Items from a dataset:
━━━━━━━━━━

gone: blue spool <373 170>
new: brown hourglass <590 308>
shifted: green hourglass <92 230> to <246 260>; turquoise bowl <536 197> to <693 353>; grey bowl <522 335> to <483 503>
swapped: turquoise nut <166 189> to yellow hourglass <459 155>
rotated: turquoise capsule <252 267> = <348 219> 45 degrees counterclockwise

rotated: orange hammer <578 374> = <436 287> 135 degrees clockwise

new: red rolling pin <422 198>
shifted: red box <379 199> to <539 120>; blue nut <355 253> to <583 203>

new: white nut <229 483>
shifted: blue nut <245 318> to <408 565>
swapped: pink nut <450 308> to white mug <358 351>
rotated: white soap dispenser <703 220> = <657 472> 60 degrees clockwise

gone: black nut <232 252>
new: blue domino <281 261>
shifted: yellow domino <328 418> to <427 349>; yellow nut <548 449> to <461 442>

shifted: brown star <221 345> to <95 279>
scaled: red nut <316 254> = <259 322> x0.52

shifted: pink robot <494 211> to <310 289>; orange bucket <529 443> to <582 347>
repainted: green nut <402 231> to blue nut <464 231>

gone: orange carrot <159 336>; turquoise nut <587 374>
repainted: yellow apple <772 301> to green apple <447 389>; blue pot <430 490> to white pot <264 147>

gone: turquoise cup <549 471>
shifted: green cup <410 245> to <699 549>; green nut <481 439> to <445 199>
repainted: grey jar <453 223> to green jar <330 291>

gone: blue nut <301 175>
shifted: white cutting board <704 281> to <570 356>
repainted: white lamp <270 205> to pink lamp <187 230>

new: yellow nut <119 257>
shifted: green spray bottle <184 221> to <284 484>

━━━━━━━━━━

Task brief -
Print the entries once more, character for character.

Task solution -
gone: blue spool <373 170>
new: brown hourglass <590 308>
shifted: green hourglass <92 230> to <246 260>; turquoise bowl <536 197> to <693 353>; grey bowl <522 335> to <483 503>
swapped: turquoise nut <166 189> to yellow hourglass <459 155>
rotated: turquoise capsule <252 267> = <348 219> 45 degrees counterclockwise

rotated: orange hammer <578 374> = <436 287> 135 degrees clockwise

new: red rolling pin <422 198>
shifted: red box <379 199> to <539 120>; blue nut <355 253> to <583 203>

new: white nut <229 483>
shifted: blue nut <245 318> to <408 565>
swapped: pink nut <450 308> to white mug <358 351>
rotated: white soap dispenser <703 220> = <657 472> 60 degrees clockwise

gone: black nut <232 252>
new: blue domino <281 261>
shifted: yellow domino <328 418> to <427 349>; yellow nut <548 449> to <461 442>

shifted: brown star <221 345> to <95 279>
scaled: red nut <316 254> = <259 322> x0.52

shifted: pink robot <494 211> to <310 289>; orange bucket <529 443> to <582 347>
repainted: green nut <402 231> to blue nut <464 231>

gone: orange carrot <159 336>; turquoise nut <587 374>
repainted: yellow apple <772 301> to green apple <447 389>; blue pot <430 490> to white pot <264 147>

gone: turquoise cup <549 471>
shifted: green cup <410 245> to <699 549>; green nut <481 439> to <445 199>
repainted: grey jar <453 223> to green jar <330 291>

gone: blue nut <301 175>
shifted: white cutting board <704 281> to <570 356>
repainted: white lamp <270 205> to pink lamp <187 230>

new: yellow nut <119 257>
shifted: green spray bottle <184 221> to <284 484>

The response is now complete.